- [REQUIRED WORK]:
Repeat exactly the lines that run from the one containing "yellow trapezoid: (175, 17)" to the end of the data, and leave out all others.

Multi-step shape changes
[Start of Attachment]

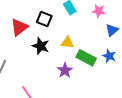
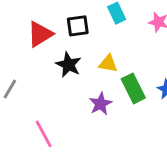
black square: (44, 19) -> (78, 26), turned -35
green rectangle: (86, 58) -> (133, 88), turned 30

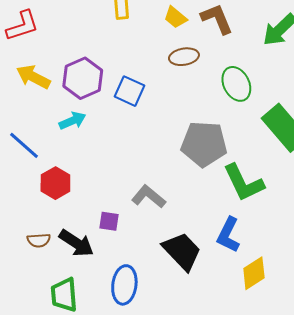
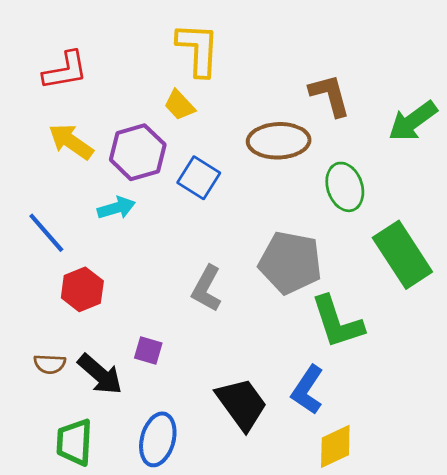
yellow trapezoid: (175, 17) -> (179, 105), moved
brown ellipse: (184, 57) -> (279, 141), size x1.5
gray L-shape: (149, 197) -> (207, 289), moved, turned -108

[End of Attachment]

- [RESPONSE]:
yellow trapezoid: (175, 17) -> (179, 105), moved
brown ellipse: (184, 57) -> (279, 141), size x1.5
gray L-shape: (149, 197) -> (207, 289), moved, turned -108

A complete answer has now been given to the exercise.